▶ [What you should do] Nothing below is to be printed except the lines between the line holding "D3: diode 1N4004 (A SIG3, K" and the line holding "D6: LED red", inclusive, each exactly as it appears.

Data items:
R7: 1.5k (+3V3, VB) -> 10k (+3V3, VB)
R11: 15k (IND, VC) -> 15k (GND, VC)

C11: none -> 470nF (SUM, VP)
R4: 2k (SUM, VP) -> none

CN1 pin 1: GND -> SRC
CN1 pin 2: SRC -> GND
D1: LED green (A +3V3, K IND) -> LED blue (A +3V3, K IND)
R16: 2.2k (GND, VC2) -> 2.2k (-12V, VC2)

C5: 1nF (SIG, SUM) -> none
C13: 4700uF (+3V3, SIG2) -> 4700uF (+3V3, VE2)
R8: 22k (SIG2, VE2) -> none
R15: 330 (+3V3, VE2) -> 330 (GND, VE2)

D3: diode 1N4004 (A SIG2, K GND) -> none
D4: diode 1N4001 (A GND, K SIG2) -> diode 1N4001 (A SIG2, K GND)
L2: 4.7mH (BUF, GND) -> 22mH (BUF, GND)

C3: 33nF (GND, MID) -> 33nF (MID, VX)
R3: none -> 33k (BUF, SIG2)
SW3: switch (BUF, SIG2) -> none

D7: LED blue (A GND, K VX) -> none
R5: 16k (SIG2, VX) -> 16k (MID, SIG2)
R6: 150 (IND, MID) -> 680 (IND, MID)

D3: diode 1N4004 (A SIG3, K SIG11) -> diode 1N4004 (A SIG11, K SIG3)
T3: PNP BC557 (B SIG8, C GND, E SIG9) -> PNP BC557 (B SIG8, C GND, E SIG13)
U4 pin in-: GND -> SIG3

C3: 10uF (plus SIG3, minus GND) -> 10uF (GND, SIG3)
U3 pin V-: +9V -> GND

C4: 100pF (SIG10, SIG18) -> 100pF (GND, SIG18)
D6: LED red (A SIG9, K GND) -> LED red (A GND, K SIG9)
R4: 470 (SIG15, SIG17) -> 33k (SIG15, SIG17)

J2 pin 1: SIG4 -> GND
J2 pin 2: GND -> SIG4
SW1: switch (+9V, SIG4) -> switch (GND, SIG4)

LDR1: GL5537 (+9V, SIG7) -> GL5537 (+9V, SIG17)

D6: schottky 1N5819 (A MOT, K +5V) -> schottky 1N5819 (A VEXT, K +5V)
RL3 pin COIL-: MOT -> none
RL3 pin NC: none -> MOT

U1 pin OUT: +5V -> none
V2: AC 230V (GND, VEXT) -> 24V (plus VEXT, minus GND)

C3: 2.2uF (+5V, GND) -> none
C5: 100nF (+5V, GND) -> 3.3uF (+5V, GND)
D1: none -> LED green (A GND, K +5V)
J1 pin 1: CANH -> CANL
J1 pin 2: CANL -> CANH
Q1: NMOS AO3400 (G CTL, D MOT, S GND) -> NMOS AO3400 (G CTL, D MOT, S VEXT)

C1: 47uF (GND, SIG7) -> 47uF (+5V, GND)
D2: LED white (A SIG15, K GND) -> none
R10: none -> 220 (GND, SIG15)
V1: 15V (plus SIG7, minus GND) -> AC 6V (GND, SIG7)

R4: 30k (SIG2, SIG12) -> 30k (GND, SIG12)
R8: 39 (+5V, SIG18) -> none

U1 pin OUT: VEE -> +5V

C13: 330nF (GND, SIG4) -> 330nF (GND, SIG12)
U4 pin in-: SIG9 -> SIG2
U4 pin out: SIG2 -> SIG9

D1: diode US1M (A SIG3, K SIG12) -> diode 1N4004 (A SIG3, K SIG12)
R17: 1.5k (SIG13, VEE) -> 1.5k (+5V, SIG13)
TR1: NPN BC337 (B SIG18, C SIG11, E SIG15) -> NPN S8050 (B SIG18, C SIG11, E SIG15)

▶ [Solution for this task]
D3: diode 1N4004 (A SIG3, K SIG11) -> diode 1N4004 (A SIG11, K SIG3)
T3: PNP BC557 (B SIG8, C GND, E SIG9) -> PNP BC557 (B SIG8, C GND, E SIG13)
U4 pin in-: GND -> SIG3

C3: 10uF (plus SIG3, minus GND) -> 10uF (GND, SIG3)
U3 pin V-: +9V -> GND

C4: 100pF (SIG10, SIG18) -> 100pF (GND, SIG18)
D6: LED red (A SIG9, K GND) -> LED red (A GND, K SIG9)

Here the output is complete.